*DATA IN THIS EXERCISE:*
□ □ □ □ □ □ □
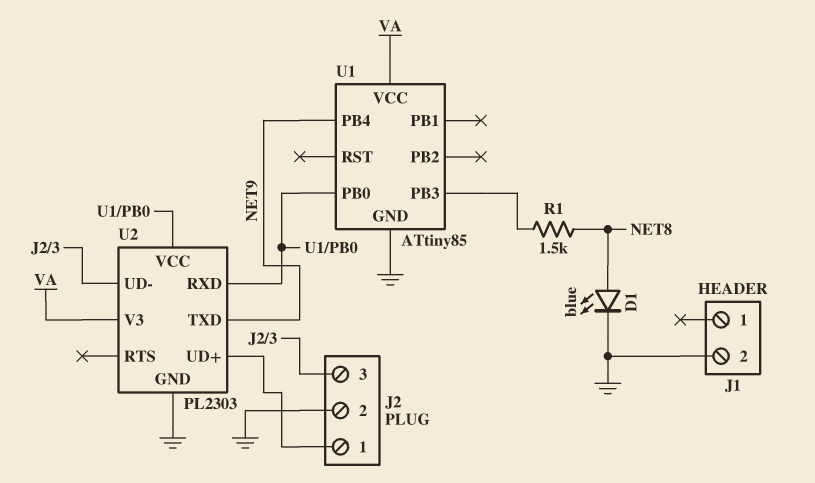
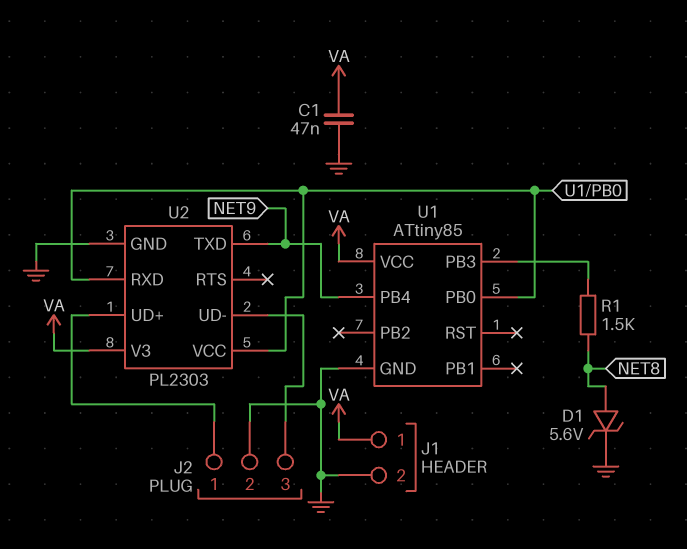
C1: none -> 47nF (GND, VA)
D1: LED blue (A NET8, K GND) -> zener 5.6V (A NET8, K GND)
J1 pin 1: none -> VA

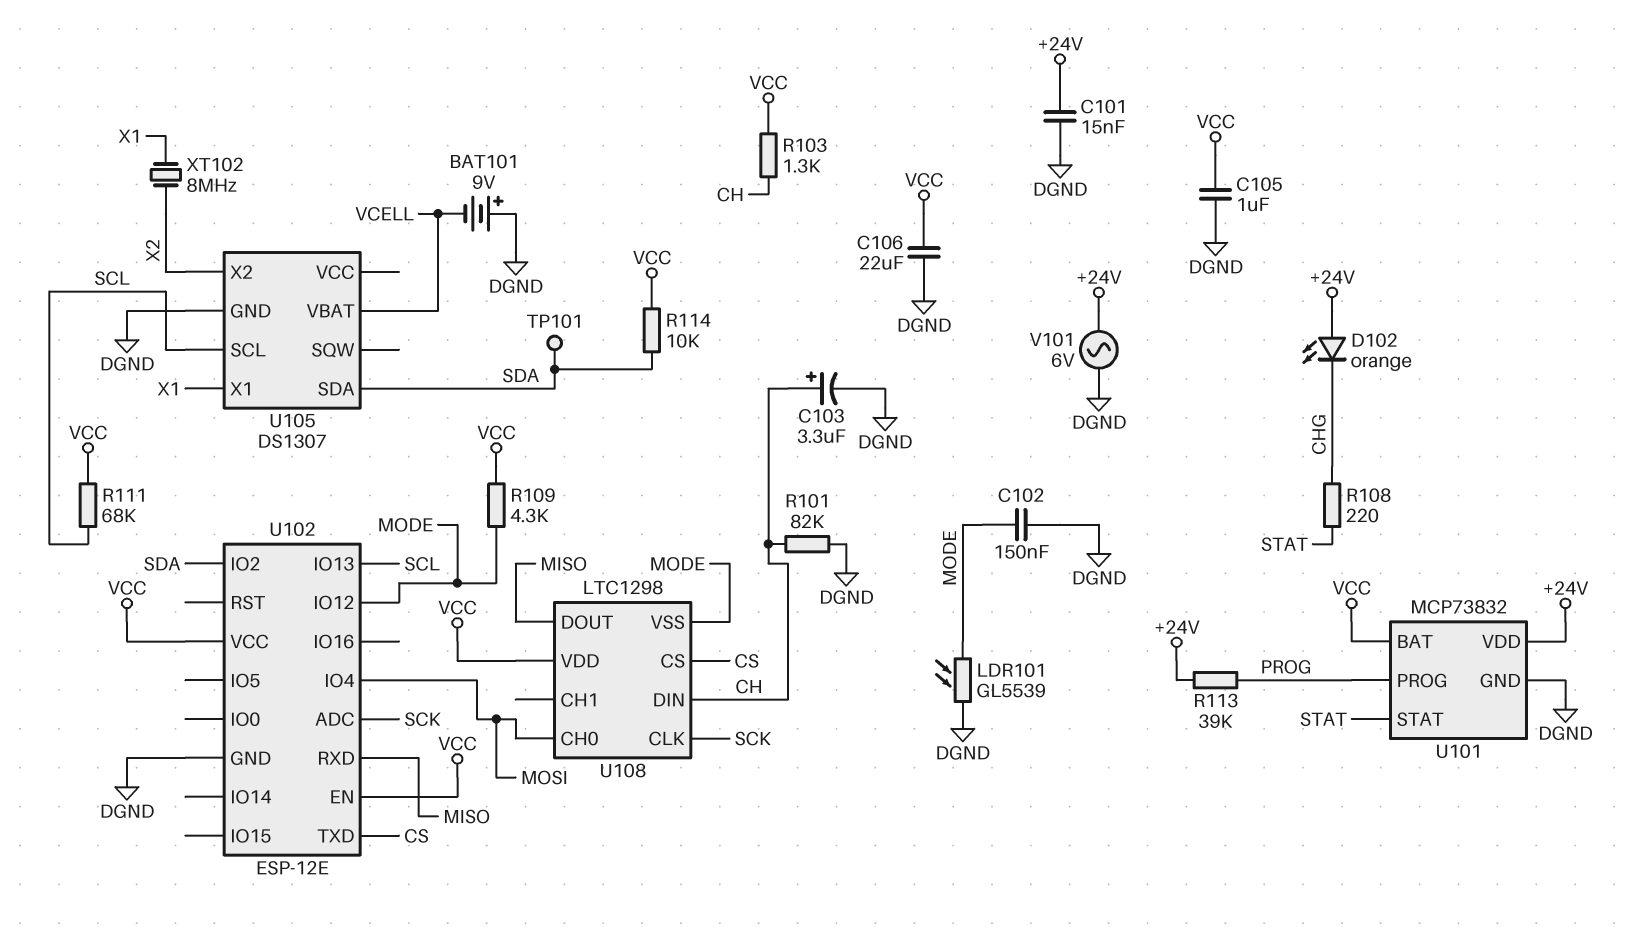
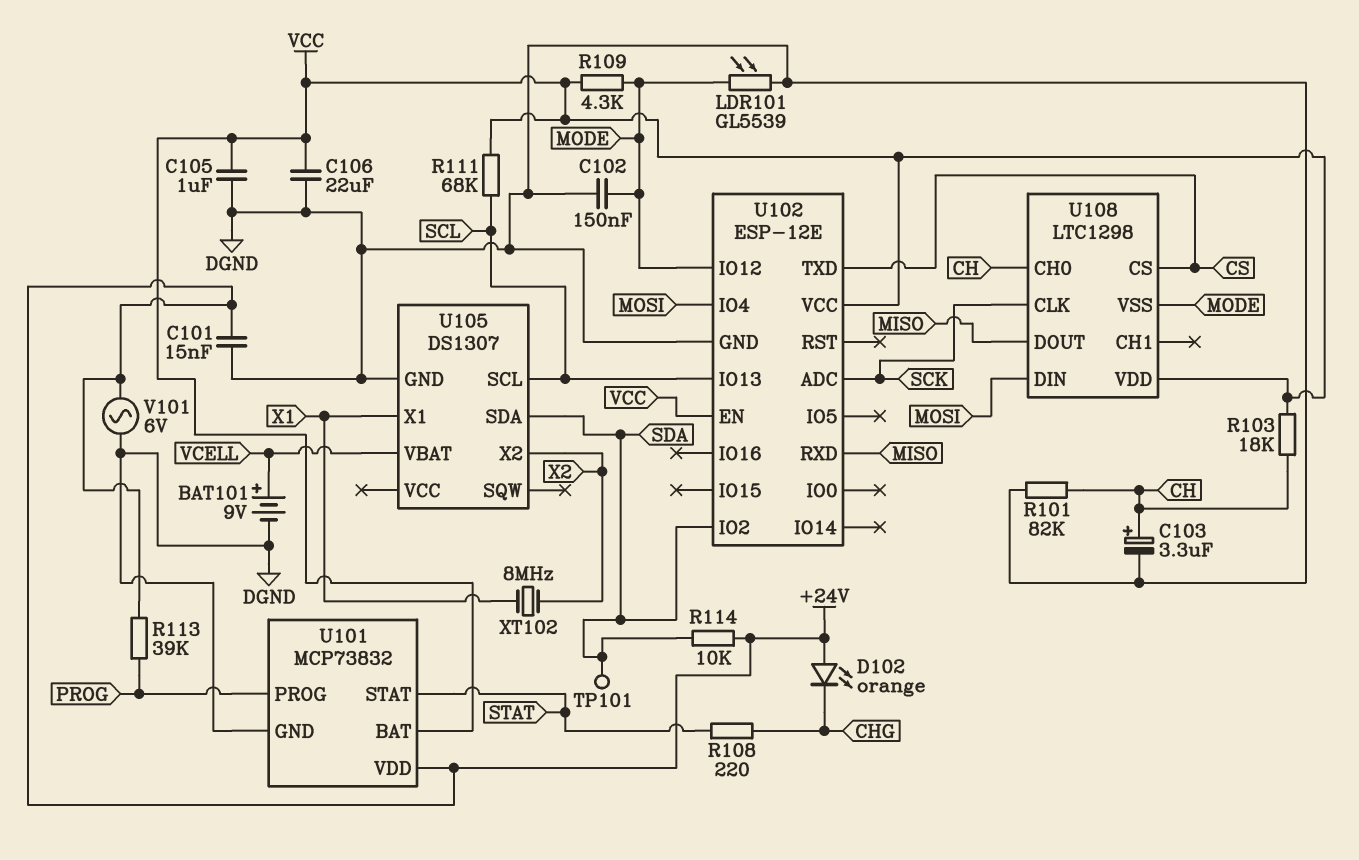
BAT101: 9V (plus DGND, minus VCELL) -> 9V (plus VCELL, minus DGND)
R103: 1.3k (CH, VCC) -> 18k (CH, VCC)
R114: 10k (SDA, VCC) -> 10k (+24V, SDA)
U108 pin CH0: MOSI -> CH
U108 pin DIN: CH -> MOSI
□ □ □ □ □ □ □
*WHAT YOU HAVE TO DO:*
In the records above, find the line containing "J1 pin 1: none -> VA", then write out exactly that line and every later one through the last, omitting pictures.

*EXERCISE ANSWER:*
J1 pin 1: none -> VA

BAT101: 9V (plus DGND, minus VCELL) -> 9V (plus VCELL, minus DGND)
R103: 1.3k (CH, VCC) -> 18k (CH, VCC)
R114: 10k (SDA, VCC) -> 10k (+24V, SDA)
U108 pin CH0: MOSI -> CH
U108 pin DIN: CH -> MOSI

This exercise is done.